▶ _Exercise aim_:
Without including any images, please transcribe all the lines below exactly.

(Multi-step shape changes)
++++++++++

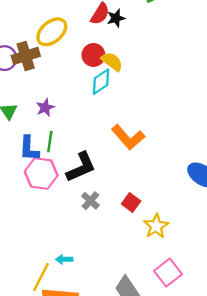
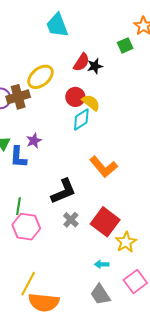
green line: (50, 142) -> (18, 206), moved
blue L-shape: (29, 149) -> (18, 157), moved
pink hexagon: (41, 173) -> (26, 227), moved
red square: (131, 202) -> (105, 222), size x1.8
cyan arrow: (64, 259) -> (102, 264), moved

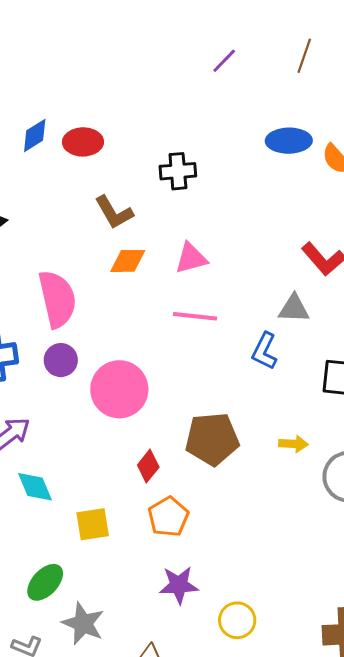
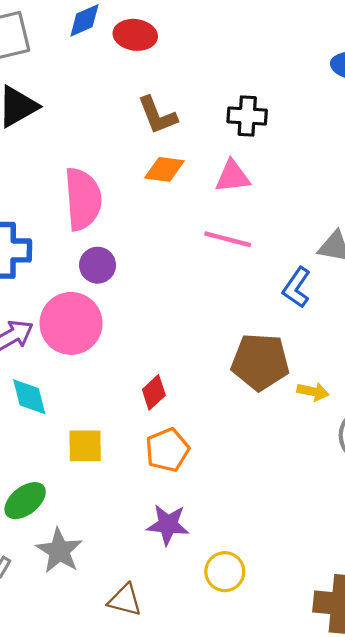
black cross: (178, 171) -> (247, 116), moved
purple circle: (61, 360) -> (98, 265), moved
pink circle: (119, 389) -> (71, 323), moved
brown pentagon: (212, 439) -> (260, 362), moved

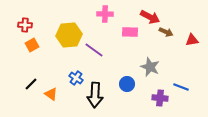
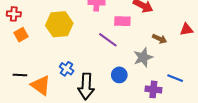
brown arrow: (166, 32) -> (160, 39), moved
purple line: (94, 50) -> (108, 40), moved
gray star: (150, 67) -> (143, 57), turned 30
black line: (31, 84) -> (20, 75), turned 48
orange triangle: (51, 94) -> (41, 85), size x1.5

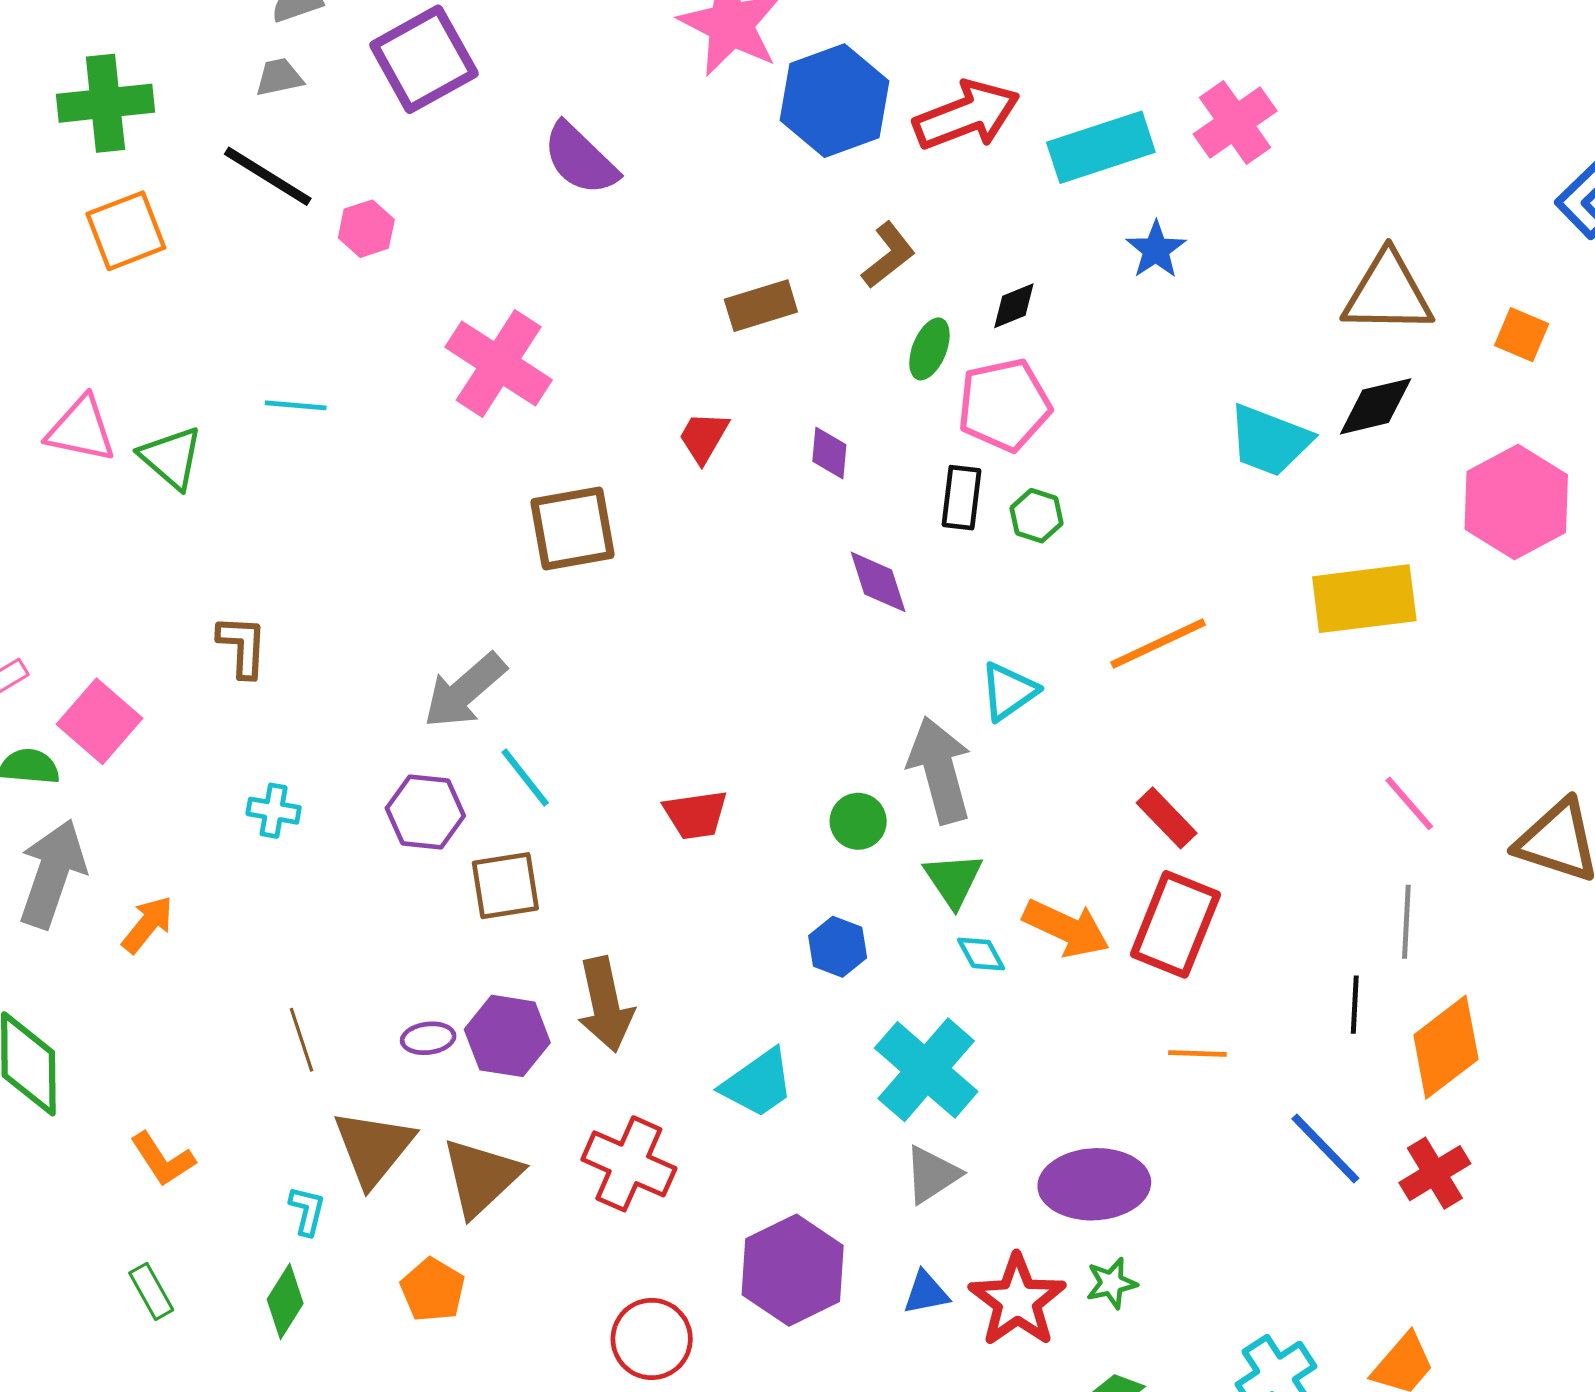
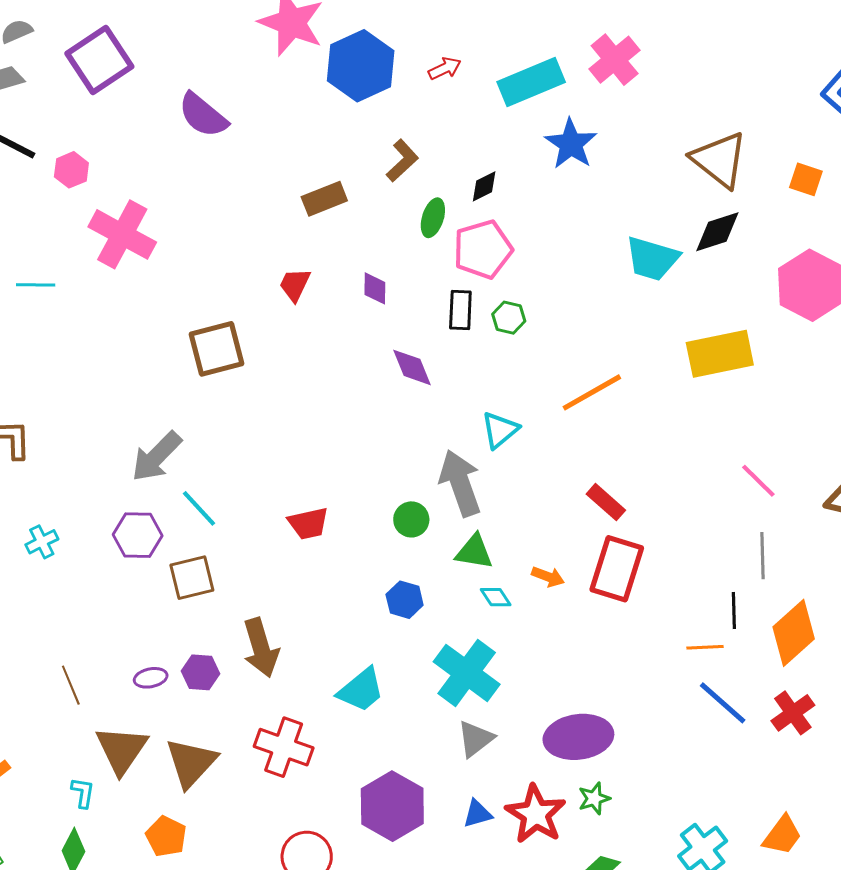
red arrow: (967, 115) -> (445, 68), size x0.5
blue star: (1156, 250) -> (571, 144), size x1.4
brown triangle: (1388, 293) -> (719, 160), turned 42
pink cross: (499, 363) -> (122, 234), moved
cyan cross: (274, 811) -> (42, 542), turned -32
green triangle: (953, 880) -> (474, 552), turned -42
orange arrow: (1066, 928) -> (548, 577), size x0.6
purple hexagon: (507, 1036) -> (201, 672), size x0.7
orange line: (1197, 1054) -> (705, 647), moved

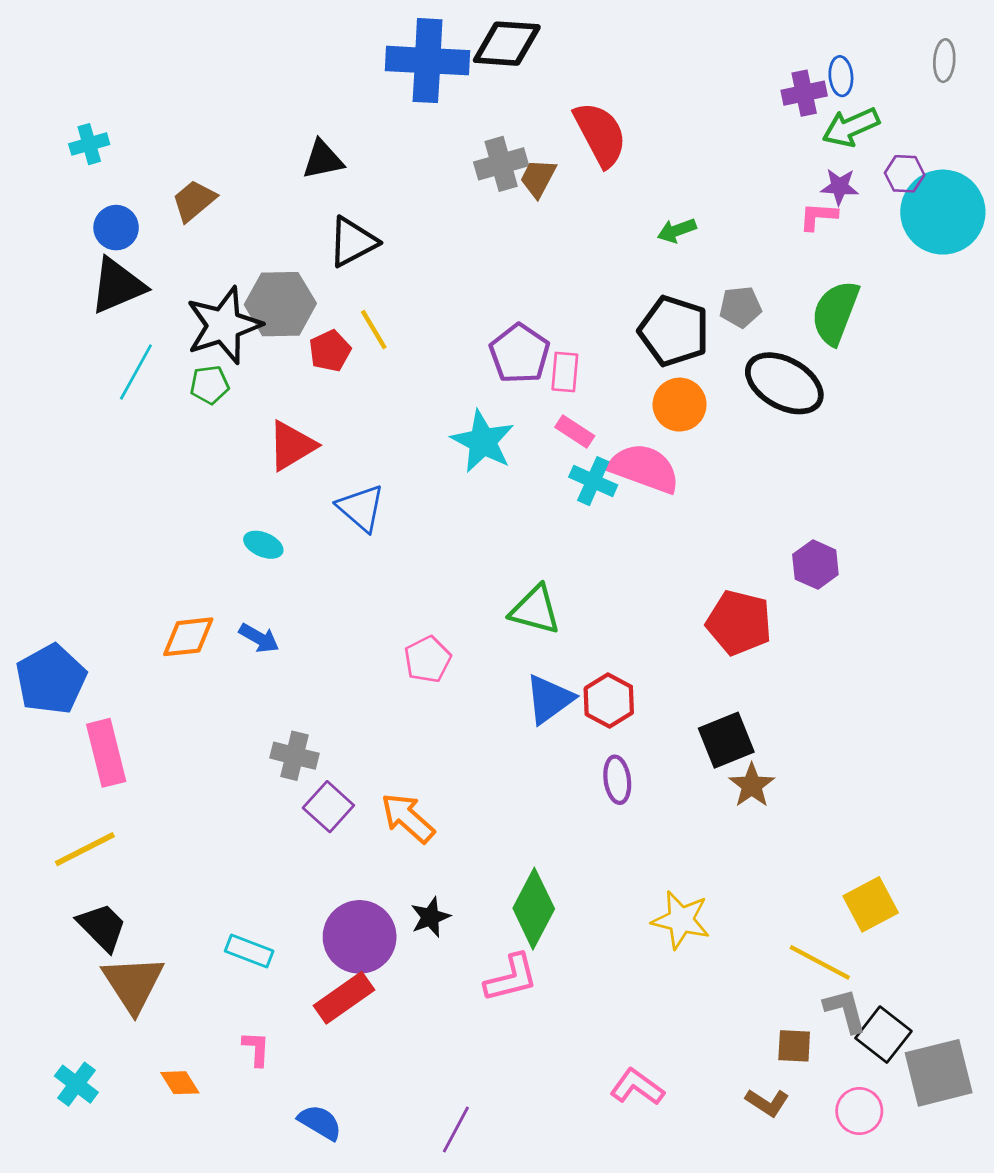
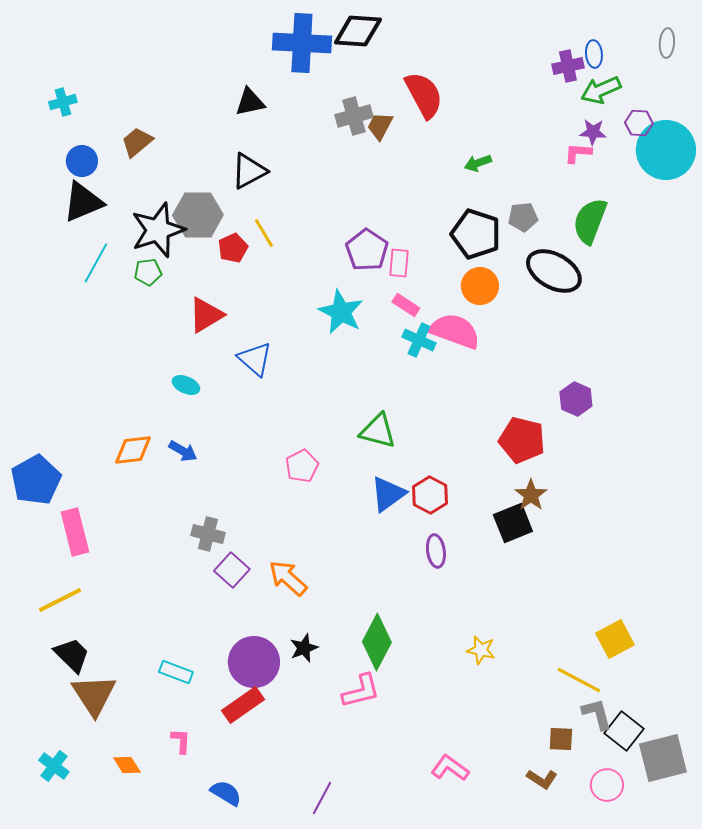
black triangle: (323, 160) -> (250, 102), moved
brown star: (752, 785) -> (531, 495), moved
yellow star: (681, 920) -> (481, 650), size x0.7

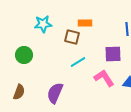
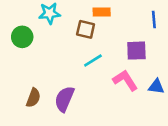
green circle: (24, 55) -> (22, 37), moved
brown semicircle: (19, 92) -> (33, 98), moved

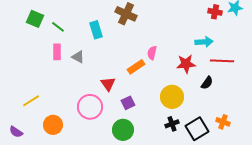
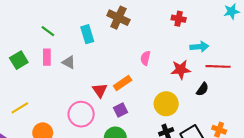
red cross: (215, 12) -> (179, 19), moved
green square: (35, 19) -> (19, 60), moved, turned 36
orange rectangle: (136, 67) -> (123, 83), moved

++++++++++

▶ _Problem solution_:
green line: (50, 142) -> (18, 206), moved
blue L-shape: (29, 149) -> (18, 157), moved
pink hexagon: (41, 173) -> (26, 227), moved
red square: (131, 202) -> (105, 222), size x1.8
cyan arrow: (64, 259) -> (102, 264), moved

black cross: (178, 171) -> (247, 116), moved
purple circle: (61, 360) -> (98, 265), moved
pink circle: (119, 389) -> (71, 323), moved
brown pentagon: (212, 439) -> (260, 362), moved

brown arrow: (166, 32) -> (160, 39), moved
purple line: (94, 50) -> (108, 40), moved
gray star: (150, 67) -> (143, 57), turned 30
black line: (31, 84) -> (20, 75), turned 48
orange triangle: (51, 94) -> (41, 85), size x1.5

red arrow: (967, 115) -> (445, 68), size x0.5
blue star: (1156, 250) -> (571, 144), size x1.4
brown triangle: (1388, 293) -> (719, 160), turned 42
pink cross: (499, 363) -> (122, 234), moved
cyan cross: (274, 811) -> (42, 542), turned -32
green triangle: (953, 880) -> (474, 552), turned -42
orange arrow: (1066, 928) -> (548, 577), size x0.6
purple hexagon: (507, 1036) -> (201, 672), size x0.7
orange line: (1197, 1054) -> (705, 647), moved

black triangle: (323, 160) -> (250, 102), moved
brown star: (752, 785) -> (531, 495), moved
yellow star: (681, 920) -> (481, 650), size x0.7

green circle: (24, 55) -> (22, 37), moved
brown semicircle: (19, 92) -> (33, 98), moved

red cross: (215, 12) -> (179, 19), moved
green square: (35, 19) -> (19, 60), moved, turned 36
orange rectangle: (136, 67) -> (123, 83), moved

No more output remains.